> _Required action_:
Among the lines below, return each one that contains the word "PINK".

(Records supplied)

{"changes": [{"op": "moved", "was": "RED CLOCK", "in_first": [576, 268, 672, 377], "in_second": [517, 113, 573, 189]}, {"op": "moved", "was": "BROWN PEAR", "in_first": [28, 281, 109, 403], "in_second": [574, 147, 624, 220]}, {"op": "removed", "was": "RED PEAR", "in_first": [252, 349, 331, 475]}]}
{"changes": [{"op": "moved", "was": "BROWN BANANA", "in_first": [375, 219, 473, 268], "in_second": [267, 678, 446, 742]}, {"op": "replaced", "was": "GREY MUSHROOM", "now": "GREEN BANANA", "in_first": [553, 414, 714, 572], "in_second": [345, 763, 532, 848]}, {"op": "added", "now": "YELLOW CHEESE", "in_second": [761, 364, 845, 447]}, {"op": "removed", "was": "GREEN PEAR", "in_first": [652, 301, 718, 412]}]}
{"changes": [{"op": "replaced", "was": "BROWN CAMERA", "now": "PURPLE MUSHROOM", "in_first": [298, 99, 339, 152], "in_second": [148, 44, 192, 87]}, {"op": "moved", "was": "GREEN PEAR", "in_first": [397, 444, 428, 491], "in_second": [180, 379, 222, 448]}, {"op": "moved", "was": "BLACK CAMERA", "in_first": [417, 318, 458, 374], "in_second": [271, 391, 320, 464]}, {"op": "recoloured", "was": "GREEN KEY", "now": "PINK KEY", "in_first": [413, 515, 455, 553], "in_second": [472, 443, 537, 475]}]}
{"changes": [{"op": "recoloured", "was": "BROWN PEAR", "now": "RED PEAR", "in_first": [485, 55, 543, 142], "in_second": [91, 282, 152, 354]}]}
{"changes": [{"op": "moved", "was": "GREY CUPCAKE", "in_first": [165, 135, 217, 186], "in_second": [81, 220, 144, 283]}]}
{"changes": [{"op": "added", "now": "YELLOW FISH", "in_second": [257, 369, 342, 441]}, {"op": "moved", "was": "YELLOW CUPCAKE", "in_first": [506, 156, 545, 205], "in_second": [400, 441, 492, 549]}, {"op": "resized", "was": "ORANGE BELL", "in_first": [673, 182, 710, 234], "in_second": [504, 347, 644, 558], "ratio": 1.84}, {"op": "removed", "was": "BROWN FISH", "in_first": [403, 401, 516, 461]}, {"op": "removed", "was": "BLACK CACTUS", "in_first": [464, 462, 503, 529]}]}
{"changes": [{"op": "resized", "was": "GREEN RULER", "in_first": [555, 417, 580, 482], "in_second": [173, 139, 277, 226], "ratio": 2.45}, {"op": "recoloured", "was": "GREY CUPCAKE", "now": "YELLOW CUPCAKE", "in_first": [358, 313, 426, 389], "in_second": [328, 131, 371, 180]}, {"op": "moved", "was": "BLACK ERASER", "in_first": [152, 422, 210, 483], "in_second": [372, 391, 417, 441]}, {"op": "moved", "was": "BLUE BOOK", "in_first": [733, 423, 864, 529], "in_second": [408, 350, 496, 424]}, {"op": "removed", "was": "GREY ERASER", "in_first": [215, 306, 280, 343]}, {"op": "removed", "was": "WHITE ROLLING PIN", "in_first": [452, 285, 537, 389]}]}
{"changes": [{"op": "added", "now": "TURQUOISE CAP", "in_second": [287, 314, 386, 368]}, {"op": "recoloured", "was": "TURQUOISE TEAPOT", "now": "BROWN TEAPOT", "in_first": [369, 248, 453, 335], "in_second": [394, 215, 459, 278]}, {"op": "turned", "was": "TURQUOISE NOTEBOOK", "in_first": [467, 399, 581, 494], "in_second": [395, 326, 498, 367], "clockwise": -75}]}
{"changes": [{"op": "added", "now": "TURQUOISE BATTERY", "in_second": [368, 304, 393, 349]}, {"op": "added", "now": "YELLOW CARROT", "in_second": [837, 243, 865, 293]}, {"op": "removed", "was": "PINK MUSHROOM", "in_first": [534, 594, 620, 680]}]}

(End Records supplied)

> _Task response_:
{"changes": [{"op": "replaced", "was": "BROWN CAMERA", "now": "PURPLE MUSHROOM", "in_first": [298, 99, 339, 152], "in_second": [148, 44, 192, 87]}, {"op": "moved", "was": "GREEN PEAR", "in_first": [397, 444, 428, 491], "in_second": [180, 379, 222, 448]}, {"op": "moved", "was": "BLACK CAMERA", "in_first": [417, 318, 458, 374], "in_second": [271, 391, 320, 464]}, {"op": "recoloured", "was": "GREEN KEY", "now": "PINK KEY", "in_first": [413, 515, 455, 553], "in_second": [472, 443, 537, 475]}]}
{"changes": [{"op": "added", "now": "TURQUOISE BATTERY", "in_second": [368, 304, 393, 349]}, {"op": "added", "now": "YELLOW CARROT", "in_second": [837, 243, 865, 293]}, {"op": "removed", "was": "PINK MUSHROOM", "in_first": [534, 594, 620, 680]}]}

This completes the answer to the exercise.